Collected data:
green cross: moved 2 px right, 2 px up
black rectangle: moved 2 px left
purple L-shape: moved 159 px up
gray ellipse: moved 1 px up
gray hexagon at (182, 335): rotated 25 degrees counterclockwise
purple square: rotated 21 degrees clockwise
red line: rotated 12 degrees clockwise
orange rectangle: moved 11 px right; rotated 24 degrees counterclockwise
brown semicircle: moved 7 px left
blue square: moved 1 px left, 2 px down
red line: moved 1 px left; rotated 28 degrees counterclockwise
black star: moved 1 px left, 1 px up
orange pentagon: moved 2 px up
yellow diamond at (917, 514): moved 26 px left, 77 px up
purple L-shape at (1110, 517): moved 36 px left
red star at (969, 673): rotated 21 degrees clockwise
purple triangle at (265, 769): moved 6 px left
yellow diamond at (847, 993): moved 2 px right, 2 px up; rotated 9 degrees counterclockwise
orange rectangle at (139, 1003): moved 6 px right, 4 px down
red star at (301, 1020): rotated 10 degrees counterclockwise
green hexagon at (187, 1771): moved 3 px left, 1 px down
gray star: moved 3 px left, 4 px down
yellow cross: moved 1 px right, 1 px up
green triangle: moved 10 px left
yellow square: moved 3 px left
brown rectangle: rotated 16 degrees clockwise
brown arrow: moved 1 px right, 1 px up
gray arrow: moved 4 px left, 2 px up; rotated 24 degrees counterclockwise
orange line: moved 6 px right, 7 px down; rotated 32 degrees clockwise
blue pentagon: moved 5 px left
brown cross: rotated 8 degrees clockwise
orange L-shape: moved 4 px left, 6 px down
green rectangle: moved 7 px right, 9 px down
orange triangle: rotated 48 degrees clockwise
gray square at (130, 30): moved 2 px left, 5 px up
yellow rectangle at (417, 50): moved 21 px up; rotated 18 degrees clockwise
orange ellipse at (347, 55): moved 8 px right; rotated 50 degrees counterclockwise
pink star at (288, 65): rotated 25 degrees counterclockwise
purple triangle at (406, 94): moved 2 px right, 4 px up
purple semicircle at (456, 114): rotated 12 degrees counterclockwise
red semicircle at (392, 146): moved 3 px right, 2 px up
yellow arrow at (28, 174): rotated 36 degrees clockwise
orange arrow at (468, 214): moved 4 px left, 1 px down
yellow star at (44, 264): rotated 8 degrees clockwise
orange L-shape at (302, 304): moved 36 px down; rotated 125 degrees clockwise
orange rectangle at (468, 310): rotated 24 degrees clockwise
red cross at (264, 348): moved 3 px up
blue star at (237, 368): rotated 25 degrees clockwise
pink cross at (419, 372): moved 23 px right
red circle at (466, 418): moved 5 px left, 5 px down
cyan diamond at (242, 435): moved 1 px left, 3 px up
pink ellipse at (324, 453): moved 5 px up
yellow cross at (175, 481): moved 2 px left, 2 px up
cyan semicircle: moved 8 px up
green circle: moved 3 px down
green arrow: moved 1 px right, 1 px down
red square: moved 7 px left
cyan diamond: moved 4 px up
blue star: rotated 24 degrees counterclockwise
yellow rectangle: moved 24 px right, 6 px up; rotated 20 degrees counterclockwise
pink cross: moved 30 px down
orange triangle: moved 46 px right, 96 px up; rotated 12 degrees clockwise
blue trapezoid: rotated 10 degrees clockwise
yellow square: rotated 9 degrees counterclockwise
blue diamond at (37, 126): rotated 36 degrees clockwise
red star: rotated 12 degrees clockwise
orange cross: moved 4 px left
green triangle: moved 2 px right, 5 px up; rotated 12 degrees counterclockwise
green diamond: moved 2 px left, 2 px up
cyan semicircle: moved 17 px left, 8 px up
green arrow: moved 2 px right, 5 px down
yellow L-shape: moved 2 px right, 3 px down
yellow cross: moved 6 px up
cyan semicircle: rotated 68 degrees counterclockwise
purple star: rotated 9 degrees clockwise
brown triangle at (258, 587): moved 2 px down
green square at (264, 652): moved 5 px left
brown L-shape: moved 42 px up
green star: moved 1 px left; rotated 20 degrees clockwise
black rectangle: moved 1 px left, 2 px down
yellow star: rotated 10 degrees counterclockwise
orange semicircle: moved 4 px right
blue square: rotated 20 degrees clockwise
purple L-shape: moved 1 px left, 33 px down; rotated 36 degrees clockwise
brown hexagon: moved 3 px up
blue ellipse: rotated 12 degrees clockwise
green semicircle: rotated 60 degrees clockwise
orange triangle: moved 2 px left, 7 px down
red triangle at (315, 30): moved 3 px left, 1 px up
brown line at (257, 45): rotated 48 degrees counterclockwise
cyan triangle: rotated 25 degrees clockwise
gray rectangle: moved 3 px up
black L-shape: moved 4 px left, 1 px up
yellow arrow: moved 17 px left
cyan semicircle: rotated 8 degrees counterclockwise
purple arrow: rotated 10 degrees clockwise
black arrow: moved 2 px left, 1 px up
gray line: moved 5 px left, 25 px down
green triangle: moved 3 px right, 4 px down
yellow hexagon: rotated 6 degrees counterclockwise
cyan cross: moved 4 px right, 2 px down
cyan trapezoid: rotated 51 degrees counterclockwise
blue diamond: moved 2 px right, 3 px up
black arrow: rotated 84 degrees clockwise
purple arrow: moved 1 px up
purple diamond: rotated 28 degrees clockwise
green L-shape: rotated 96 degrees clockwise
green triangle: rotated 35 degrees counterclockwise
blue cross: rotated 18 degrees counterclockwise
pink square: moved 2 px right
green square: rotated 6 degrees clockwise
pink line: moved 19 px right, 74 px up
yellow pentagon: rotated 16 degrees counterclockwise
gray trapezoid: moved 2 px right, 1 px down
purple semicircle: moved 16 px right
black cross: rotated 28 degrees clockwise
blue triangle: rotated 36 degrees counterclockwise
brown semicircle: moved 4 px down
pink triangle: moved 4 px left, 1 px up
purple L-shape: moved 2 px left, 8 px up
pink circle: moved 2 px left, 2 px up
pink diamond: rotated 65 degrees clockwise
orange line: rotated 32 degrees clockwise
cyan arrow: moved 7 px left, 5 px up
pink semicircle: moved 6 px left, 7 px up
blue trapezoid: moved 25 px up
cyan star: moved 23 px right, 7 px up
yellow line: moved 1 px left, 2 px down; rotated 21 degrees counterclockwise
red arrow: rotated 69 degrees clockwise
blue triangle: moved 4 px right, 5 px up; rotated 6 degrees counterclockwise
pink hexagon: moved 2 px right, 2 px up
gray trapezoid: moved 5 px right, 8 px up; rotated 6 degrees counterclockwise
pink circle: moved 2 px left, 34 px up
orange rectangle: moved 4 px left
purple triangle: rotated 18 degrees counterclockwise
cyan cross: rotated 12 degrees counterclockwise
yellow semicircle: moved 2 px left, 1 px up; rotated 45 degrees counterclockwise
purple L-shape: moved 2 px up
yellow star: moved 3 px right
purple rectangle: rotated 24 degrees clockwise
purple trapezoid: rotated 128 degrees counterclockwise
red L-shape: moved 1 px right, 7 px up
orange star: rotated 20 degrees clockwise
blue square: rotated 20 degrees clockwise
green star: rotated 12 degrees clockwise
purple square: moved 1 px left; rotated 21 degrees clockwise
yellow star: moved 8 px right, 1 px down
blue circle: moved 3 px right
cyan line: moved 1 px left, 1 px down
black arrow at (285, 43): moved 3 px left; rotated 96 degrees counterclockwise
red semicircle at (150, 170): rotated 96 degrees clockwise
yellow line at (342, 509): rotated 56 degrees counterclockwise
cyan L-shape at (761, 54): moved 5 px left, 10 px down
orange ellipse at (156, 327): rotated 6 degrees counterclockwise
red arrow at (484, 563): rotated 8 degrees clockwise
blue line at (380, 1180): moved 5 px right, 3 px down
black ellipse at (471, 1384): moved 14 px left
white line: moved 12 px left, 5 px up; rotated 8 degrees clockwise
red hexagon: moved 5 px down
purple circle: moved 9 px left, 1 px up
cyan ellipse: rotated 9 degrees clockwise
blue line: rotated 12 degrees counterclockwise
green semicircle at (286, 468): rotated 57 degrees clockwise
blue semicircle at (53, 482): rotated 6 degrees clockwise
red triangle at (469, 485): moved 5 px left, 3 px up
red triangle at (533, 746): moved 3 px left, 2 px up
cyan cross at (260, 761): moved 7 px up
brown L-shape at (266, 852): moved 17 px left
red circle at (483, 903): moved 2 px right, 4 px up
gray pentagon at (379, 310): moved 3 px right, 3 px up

(How to complete this task)
Where the line with "yellow arrow at" ends, your copy should end too; please return exactly the lines from the first line of the data through it.

(Exercise solution)
green cross: moved 2 px right, 2 px up
black rectangle: moved 2 px left
purple L-shape: moved 159 px up
gray ellipse: moved 1 px up
gray hexagon at (182, 335): rotated 25 degrees counterclockwise
purple square: rotated 21 degrees clockwise
red line: rotated 12 degrees clockwise
orange rectangle: moved 11 px right; rotated 24 degrees counterclockwise
brown semicircle: moved 7 px left
blue square: moved 1 px left, 2 px down
red line: moved 1 px left; rotated 28 degrees counterclockwise
black star: moved 1 px left, 1 px up
orange pentagon: moved 2 px up
yellow diamond at (917, 514): moved 26 px left, 77 px up
purple L-shape at (1110, 517): moved 36 px left
red star at (969, 673): rotated 21 degrees clockwise
purple triangle at (265, 769): moved 6 px left
yellow diamond at (847, 993): moved 2 px right, 2 px up; rotated 9 degrees counterclockwise
orange rectangle at (139, 1003): moved 6 px right, 4 px down
red star at (301, 1020): rotated 10 degrees counterclockwise
green hexagon at (187, 1771): moved 3 px left, 1 px down
gray star: moved 3 px left, 4 px down
yellow cross: moved 1 px right, 1 px up
green triangle: moved 10 px left
yellow square: moved 3 px left
brown rectangle: rotated 16 degrees clockwise
brown arrow: moved 1 px right, 1 px up
gray arrow: moved 4 px left, 2 px up; rotated 24 degrees counterclockwise
orange line: moved 6 px right, 7 px down; rotated 32 degrees clockwise
blue pentagon: moved 5 px left
brown cross: rotated 8 degrees clockwise
orange L-shape: moved 4 px left, 6 px down
green rectangle: moved 7 px right, 9 px down
orange triangle: rotated 48 degrees clockwise
gray square at (130, 30): moved 2 px left, 5 px up
yellow rectangle at (417, 50): moved 21 px up; rotated 18 degrees clockwise
orange ellipse at (347, 55): moved 8 px right; rotated 50 degrees counterclockwise
pink star at (288, 65): rotated 25 degrees counterclockwise
purple triangle at (406, 94): moved 2 px right, 4 px up
purple semicircle at (456, 114): rotated 12 degrees counterclockwise
red semicircle at (392, 146): moved 3 px right, 2 px up
yellow arrow at (28, 174): rotated 36 degrees clockwise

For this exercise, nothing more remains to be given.